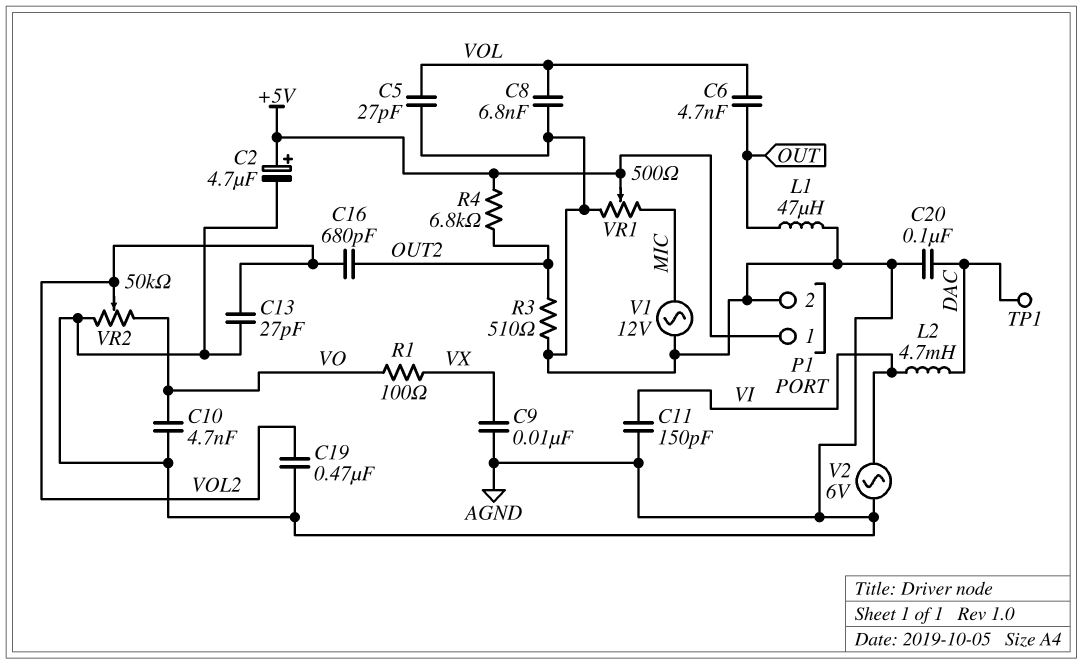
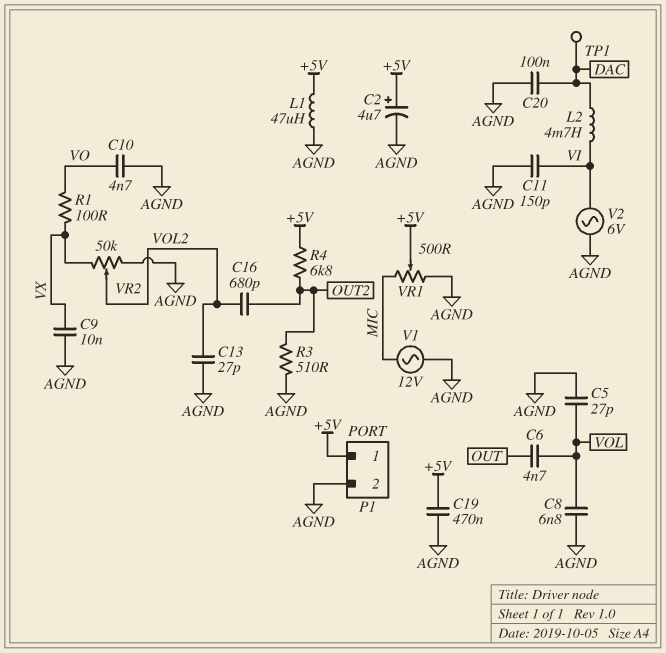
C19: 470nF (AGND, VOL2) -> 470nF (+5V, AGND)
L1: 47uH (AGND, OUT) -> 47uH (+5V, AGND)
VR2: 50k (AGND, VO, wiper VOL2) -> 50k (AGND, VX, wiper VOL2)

--

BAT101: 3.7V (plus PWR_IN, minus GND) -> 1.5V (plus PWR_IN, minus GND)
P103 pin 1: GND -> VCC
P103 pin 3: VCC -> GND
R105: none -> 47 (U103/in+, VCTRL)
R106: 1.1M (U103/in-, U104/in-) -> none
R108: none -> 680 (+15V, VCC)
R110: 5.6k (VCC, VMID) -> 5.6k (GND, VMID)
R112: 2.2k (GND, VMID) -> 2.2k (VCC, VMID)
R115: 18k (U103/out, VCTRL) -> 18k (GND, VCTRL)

Task brief: An exact, complete copy of the lines above from the one with "C19: 470nF (AGND, VOL2) -> 470nF (+5V, AGND)" through the one with "VR2: 50k (AGND, VO, wiper" is the whole answer.

Response to the exercise:
C19: 470nF (AGND, VOL2) -> 470nF (+5V, AGND)
L1: 47uH (AGND, OUT) -> 47uH (+5V, AGND)
VR2: 50k (AGND, VO, wiper VOL2) -> 50k (AGND, VX, wiper VOL2)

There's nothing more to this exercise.